## What to produce
Since only part of the material below is wanted, output exactly the lines from the one with "R8: none -> 22k (NET9, NET21)" up to and including the one with "U1 pin SW: none -> NET22".

## Data under study

=== Section Start ===

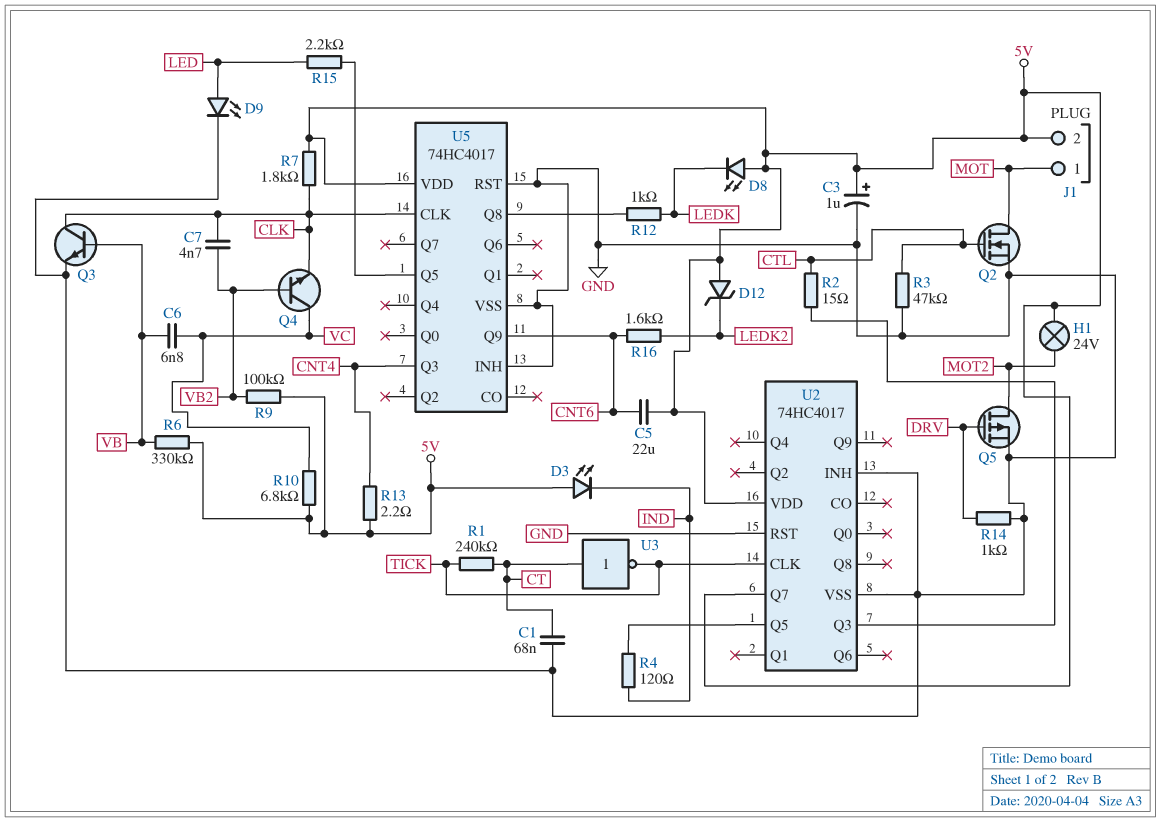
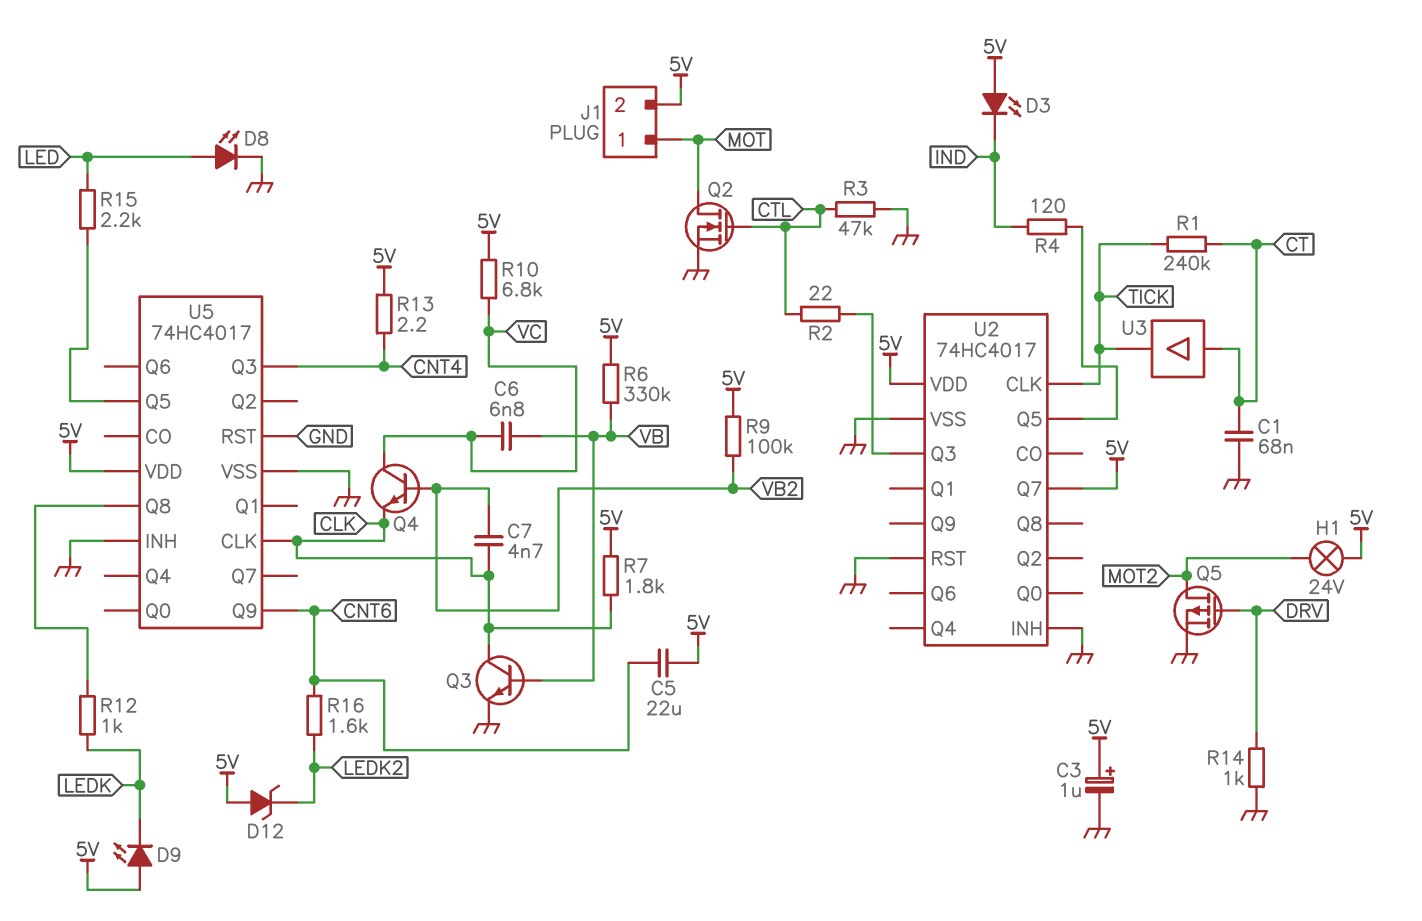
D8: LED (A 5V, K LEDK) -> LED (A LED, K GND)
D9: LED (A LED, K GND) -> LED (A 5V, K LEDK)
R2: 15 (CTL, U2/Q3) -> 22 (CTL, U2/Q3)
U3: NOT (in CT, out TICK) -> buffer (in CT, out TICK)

=== Section End ===
=== Section Start ===

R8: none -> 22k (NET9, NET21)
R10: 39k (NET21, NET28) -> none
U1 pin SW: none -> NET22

=== Section End ===

## Your solution
R8: none -> 22k (NET9, NET21)
R10: 39k (NET21, NET28) -> none
U1 pin SW: none -> NET22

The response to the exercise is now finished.